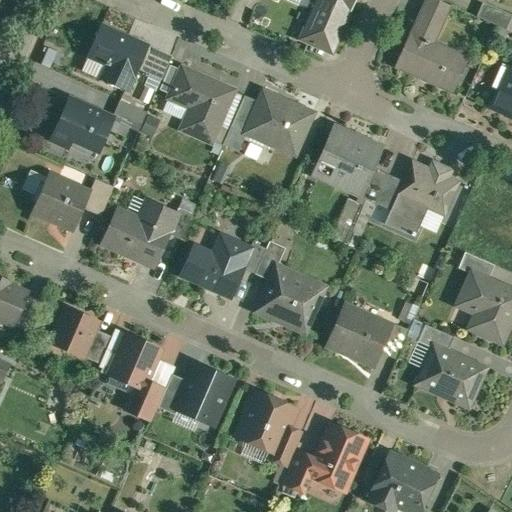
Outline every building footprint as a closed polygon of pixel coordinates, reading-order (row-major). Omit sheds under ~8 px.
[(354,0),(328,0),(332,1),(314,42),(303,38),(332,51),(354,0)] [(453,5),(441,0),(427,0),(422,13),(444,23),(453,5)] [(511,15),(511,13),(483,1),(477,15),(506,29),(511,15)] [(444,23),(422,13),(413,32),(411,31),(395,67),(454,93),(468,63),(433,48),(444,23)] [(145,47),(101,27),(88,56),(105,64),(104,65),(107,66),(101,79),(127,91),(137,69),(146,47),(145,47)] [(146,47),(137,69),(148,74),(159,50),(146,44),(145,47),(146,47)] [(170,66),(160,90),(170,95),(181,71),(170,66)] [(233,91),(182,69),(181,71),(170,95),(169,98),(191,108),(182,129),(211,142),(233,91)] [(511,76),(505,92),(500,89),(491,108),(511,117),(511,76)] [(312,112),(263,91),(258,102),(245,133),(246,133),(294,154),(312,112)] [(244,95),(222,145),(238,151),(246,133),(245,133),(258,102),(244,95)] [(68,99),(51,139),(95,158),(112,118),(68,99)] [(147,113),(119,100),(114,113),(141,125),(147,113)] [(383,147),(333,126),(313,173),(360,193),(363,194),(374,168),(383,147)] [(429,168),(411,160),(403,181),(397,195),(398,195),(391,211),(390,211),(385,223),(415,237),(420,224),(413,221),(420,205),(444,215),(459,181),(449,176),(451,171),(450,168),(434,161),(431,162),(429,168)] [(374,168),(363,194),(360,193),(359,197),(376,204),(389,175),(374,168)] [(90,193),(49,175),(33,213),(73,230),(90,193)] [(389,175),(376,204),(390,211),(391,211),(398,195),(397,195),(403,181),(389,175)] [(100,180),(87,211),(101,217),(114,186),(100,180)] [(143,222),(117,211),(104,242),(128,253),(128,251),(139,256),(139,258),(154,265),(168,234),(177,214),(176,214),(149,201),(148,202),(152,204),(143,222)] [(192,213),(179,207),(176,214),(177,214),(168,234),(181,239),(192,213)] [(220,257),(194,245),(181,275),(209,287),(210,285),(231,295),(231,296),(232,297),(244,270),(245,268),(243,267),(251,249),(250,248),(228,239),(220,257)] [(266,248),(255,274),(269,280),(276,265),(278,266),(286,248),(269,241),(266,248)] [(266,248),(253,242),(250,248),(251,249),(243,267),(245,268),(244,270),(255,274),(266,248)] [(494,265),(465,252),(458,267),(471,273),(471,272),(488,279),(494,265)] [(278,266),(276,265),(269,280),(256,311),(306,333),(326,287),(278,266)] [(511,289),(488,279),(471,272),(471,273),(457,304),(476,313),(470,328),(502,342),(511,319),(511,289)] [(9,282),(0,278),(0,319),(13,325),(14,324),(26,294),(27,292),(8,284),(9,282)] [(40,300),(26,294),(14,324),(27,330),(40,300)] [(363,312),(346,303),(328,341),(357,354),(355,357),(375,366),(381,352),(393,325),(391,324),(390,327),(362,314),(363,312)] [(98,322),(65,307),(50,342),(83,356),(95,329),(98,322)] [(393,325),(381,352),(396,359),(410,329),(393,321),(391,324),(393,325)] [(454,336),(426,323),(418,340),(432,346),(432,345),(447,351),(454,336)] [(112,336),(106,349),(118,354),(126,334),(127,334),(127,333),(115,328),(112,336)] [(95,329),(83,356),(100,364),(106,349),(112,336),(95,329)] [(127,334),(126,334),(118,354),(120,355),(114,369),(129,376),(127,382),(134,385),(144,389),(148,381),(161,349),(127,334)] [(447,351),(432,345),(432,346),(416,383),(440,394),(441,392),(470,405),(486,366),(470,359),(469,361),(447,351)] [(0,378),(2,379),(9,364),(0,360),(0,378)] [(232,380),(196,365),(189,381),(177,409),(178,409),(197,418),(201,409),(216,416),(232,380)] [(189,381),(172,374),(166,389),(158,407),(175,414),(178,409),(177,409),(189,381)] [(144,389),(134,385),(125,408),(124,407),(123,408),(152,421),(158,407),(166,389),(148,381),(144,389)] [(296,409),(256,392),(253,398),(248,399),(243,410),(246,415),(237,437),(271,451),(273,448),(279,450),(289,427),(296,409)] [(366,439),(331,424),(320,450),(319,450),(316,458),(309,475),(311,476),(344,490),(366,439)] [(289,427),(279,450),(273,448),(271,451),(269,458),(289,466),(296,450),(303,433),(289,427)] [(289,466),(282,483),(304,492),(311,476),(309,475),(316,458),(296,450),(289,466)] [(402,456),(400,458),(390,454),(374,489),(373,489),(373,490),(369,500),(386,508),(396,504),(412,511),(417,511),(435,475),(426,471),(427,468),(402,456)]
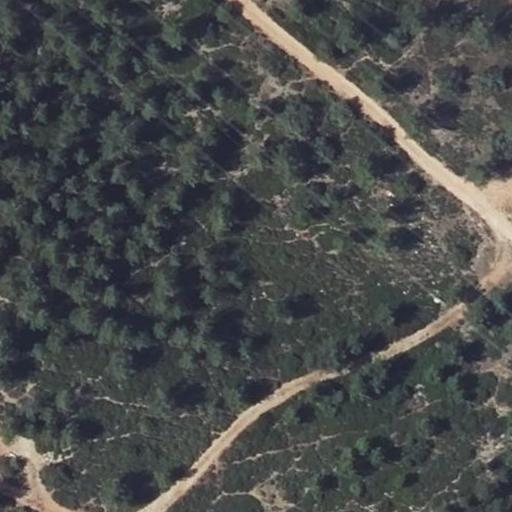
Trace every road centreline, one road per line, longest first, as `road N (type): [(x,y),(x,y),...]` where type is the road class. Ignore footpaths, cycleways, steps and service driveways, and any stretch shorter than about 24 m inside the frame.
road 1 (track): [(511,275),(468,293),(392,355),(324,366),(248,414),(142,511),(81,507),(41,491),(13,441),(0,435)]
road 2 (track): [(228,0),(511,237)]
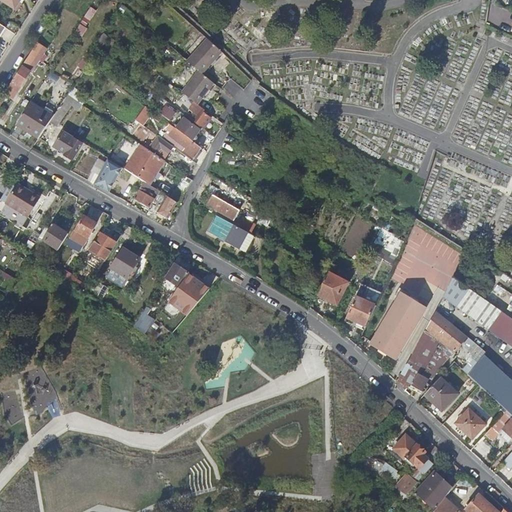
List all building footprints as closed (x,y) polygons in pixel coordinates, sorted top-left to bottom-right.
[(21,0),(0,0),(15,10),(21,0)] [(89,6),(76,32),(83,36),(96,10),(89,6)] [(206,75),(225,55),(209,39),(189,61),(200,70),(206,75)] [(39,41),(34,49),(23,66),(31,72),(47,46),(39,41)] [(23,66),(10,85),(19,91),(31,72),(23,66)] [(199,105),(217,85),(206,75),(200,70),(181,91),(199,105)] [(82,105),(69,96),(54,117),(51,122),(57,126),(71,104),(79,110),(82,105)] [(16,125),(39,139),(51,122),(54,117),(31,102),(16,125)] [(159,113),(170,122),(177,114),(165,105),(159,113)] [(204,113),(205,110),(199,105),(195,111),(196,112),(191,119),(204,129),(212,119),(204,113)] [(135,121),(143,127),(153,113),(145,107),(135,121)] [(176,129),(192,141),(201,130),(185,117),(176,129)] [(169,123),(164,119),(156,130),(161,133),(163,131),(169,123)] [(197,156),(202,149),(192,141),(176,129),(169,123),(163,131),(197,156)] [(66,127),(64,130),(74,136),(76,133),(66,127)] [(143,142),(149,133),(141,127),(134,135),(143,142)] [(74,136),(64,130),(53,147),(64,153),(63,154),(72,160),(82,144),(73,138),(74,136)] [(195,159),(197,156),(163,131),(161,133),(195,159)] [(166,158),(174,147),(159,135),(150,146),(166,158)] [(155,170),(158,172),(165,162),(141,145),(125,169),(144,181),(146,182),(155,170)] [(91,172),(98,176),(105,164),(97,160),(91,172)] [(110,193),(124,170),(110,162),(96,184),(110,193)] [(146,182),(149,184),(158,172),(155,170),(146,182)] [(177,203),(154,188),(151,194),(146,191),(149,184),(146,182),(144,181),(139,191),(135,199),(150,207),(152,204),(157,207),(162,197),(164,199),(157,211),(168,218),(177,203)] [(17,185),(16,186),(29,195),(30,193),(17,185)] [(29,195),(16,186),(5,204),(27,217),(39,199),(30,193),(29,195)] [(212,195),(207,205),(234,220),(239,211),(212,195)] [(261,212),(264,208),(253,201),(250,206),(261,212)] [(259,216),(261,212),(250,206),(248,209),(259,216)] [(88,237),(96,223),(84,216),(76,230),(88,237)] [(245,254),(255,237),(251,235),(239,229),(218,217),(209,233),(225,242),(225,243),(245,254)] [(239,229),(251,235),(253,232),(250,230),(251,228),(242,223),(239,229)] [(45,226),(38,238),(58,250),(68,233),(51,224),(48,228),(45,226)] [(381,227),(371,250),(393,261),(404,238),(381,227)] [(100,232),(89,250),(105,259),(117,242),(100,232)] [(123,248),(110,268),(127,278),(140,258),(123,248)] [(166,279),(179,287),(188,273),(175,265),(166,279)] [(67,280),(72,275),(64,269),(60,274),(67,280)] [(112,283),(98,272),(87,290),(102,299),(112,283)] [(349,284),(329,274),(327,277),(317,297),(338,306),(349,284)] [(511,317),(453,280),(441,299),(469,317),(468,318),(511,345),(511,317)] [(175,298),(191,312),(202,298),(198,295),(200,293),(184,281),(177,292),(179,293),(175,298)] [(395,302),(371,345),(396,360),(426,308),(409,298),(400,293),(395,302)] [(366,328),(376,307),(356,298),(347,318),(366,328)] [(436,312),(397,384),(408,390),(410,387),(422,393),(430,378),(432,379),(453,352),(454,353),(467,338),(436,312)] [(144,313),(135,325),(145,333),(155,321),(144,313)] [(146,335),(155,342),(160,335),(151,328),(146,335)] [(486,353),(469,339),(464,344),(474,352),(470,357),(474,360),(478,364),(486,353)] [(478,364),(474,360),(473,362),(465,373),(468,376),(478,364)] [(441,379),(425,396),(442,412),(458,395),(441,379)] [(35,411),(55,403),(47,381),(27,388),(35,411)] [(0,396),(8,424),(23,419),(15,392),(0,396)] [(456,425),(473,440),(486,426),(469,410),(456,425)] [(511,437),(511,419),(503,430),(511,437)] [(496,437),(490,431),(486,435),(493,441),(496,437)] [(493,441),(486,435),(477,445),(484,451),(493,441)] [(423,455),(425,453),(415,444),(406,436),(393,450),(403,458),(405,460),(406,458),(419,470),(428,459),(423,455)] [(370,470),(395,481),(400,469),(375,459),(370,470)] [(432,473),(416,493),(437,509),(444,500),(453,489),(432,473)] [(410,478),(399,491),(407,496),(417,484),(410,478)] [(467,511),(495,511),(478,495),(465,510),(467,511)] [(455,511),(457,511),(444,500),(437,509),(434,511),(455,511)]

> _WHAT IS BEING ASKED_
Reproduce the material character for character, everything from the line containing "Trace every road" down to the line containing "road 2 (track): [(228,0),(511,237)]", both of those lines included.

> _REPLY TO THE EXERCISE_
Trace every road centreline, one road per line, longest first, as `road N (type): [(x,y),(x,y),...]` where type is the road class. Ignore footpaths, cycleways, steps and service driveways, and any stretch shorter than about 24 m inside the frame.
road 1 (track): [(511,275),(468,293),(392,355),(324,366),(248,414),(142,511),(81,507),(41,491),(13,441),(0,435)]
road 2 (track): [(228,0),(511,237)]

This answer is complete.